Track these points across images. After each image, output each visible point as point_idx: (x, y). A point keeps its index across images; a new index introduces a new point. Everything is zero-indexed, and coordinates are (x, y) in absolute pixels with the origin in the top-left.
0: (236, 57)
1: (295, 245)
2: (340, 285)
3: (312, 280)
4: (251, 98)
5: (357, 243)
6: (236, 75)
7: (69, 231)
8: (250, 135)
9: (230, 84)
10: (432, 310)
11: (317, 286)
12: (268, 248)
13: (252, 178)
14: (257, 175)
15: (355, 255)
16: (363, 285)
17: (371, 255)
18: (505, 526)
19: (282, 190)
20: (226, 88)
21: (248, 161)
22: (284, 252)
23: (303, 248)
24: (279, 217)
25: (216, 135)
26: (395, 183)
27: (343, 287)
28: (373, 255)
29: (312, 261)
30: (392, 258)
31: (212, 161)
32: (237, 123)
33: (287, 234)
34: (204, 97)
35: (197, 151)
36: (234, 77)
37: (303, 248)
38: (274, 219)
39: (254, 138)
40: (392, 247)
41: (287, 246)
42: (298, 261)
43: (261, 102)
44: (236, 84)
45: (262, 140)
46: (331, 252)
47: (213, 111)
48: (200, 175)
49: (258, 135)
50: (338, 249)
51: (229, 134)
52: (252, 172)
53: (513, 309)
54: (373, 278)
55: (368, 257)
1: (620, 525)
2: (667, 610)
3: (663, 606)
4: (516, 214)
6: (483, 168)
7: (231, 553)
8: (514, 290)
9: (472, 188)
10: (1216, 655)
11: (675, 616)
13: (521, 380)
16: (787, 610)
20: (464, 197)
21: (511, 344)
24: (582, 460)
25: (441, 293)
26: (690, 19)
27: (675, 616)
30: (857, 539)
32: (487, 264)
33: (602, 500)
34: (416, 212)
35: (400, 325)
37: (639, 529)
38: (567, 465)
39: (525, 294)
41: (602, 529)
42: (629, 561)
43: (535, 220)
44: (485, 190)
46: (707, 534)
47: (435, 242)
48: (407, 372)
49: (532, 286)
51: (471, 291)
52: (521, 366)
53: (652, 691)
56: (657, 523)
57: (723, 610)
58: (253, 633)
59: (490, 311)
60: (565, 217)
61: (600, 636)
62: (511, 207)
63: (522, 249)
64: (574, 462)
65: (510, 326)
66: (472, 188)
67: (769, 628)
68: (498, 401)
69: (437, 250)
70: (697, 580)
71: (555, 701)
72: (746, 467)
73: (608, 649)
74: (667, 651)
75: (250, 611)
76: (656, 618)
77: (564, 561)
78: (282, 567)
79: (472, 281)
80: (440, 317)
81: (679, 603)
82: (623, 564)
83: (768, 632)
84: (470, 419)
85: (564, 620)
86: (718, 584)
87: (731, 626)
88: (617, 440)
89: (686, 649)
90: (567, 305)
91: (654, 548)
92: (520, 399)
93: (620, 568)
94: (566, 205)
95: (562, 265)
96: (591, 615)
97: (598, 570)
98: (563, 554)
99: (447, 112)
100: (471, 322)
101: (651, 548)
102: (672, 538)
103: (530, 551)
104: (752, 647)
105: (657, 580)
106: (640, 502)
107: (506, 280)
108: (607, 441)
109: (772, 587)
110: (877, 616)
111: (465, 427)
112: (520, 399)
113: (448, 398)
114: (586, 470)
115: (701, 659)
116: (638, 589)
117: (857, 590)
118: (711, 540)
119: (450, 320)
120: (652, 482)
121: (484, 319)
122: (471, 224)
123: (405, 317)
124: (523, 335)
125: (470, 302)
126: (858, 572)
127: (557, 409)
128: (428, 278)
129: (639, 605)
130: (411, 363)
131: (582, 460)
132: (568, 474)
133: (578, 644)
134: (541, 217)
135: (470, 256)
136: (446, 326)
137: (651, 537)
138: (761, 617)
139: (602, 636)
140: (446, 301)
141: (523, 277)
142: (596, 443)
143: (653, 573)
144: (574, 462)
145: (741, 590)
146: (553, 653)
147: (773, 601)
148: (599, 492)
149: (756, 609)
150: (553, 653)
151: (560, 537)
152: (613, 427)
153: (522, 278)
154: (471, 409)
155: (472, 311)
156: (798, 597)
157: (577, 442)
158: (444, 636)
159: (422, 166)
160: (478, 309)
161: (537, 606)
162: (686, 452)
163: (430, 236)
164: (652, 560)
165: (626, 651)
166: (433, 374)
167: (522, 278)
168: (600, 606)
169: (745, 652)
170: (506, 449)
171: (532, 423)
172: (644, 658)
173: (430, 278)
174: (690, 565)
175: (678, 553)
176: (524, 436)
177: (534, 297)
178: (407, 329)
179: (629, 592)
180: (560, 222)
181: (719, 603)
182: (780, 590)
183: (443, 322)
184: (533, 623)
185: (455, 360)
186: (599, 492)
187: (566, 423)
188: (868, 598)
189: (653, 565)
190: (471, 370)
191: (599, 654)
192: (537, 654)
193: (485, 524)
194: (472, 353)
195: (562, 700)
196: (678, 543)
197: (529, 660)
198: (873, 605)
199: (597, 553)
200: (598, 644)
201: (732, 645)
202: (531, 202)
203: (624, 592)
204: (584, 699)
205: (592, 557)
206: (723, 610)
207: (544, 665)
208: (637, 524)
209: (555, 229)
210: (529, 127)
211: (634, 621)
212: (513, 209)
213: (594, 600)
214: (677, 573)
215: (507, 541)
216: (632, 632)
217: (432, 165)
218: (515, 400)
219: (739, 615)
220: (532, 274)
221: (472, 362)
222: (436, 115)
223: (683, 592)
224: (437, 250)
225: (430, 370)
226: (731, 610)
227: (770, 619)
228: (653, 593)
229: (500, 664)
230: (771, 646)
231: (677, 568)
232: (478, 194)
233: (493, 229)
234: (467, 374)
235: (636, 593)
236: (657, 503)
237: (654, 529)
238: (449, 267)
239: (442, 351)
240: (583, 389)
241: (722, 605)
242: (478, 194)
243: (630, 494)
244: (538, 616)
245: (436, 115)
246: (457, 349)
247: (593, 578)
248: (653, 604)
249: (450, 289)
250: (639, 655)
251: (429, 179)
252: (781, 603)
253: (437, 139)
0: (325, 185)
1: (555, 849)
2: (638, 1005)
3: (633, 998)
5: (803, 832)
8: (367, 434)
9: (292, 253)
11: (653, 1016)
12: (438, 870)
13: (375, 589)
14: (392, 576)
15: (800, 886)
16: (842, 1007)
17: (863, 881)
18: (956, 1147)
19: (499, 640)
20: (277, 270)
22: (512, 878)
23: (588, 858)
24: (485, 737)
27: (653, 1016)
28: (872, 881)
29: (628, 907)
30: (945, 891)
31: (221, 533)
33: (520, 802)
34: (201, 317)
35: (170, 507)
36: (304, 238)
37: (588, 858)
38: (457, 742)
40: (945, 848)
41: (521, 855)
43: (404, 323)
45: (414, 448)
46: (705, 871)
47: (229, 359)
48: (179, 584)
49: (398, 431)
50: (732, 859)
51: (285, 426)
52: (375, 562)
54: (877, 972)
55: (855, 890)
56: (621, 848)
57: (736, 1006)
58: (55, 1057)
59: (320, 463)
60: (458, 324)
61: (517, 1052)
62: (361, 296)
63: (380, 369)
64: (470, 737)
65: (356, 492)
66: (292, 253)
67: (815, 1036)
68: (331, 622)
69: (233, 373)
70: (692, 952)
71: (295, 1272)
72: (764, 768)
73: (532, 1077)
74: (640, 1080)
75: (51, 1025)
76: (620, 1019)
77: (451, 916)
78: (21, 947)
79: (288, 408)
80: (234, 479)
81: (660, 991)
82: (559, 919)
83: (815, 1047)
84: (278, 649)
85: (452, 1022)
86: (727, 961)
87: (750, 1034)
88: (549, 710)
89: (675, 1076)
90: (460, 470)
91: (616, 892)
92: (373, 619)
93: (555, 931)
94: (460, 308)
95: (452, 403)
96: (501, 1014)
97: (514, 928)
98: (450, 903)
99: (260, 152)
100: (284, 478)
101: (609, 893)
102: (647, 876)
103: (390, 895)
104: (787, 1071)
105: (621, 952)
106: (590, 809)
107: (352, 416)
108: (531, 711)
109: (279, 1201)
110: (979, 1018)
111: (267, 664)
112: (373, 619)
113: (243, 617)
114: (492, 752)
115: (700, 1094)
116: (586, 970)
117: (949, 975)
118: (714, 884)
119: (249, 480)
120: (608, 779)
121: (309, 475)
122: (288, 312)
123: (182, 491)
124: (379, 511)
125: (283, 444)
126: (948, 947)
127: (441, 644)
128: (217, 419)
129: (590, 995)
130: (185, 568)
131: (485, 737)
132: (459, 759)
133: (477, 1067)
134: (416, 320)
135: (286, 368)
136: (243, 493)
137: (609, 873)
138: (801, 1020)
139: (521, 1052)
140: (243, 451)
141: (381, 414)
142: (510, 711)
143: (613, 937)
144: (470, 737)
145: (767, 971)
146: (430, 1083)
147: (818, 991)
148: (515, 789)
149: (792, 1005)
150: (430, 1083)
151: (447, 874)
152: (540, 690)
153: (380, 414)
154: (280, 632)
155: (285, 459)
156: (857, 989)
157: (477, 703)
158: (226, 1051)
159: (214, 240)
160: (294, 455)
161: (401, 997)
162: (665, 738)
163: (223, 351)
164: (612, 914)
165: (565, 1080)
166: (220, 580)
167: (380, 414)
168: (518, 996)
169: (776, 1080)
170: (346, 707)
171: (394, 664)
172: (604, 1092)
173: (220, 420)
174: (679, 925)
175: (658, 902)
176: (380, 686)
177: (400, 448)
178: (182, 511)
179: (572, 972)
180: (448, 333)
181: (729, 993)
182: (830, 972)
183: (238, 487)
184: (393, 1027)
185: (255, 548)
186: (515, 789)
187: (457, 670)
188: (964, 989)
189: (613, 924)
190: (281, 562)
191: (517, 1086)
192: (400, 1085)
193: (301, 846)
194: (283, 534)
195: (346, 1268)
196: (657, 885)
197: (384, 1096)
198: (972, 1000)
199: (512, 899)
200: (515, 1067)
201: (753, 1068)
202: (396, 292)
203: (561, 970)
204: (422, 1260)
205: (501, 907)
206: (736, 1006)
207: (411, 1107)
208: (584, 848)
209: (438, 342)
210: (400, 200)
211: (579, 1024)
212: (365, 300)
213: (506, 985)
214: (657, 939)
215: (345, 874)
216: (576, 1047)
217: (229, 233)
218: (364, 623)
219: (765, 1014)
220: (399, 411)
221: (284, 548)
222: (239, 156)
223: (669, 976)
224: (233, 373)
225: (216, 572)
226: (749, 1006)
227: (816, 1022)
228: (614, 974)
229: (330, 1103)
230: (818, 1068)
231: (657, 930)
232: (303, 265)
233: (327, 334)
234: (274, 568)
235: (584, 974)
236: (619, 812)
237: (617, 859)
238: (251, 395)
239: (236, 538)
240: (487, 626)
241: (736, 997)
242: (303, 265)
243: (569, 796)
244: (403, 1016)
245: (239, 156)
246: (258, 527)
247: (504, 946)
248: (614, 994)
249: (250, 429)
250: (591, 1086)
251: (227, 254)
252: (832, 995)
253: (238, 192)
= = = = =
Exercise details ▸ Rewrite the stretch of the listing from the line containing "56: (657, 523)" through the line containing "101: (651, 548)", replacing "(472, 188)" with "(474, 186)" and changing nothing else.

Final result ▸
56: (657, 523)
57: (723, 610)
58: (253, 633)
59: (490, 311)
60: (565, 217)
61: (600, 636)
62: (511, 207)
63: (522, 249)
64: (574, 462)
65: (510, 326)
66: (474, 186)
67: (769, 628)
68: (498, 401)
69: (437, 250)
70: (697, 580)
71: (555, 701)
72: (746, 467)
73: (608, 649)
74: (667, 651)
75: (250, 611)
76: (656, 618)
77: (564, 561)
78: (282, 567)
79: (472, 281)
80: (440, 317)
81: (679, 603)
82: (623, 564)
83: (768, 632)
84: (470, 419)
85: (564, 620)
86: (718, 584)
87: (731, 626)
88: (617, 440)
89: (686, 649)
90: (567, 305)
91: (654, 548)
92: (520, 399)
93: (620, 568)
94: (566, 205)
95: (562, 265)
96: (591, 615)
97: (598, 570)
98: (563, 554)
99: (447, 112)
100: (471, 322)
101: (651, 548)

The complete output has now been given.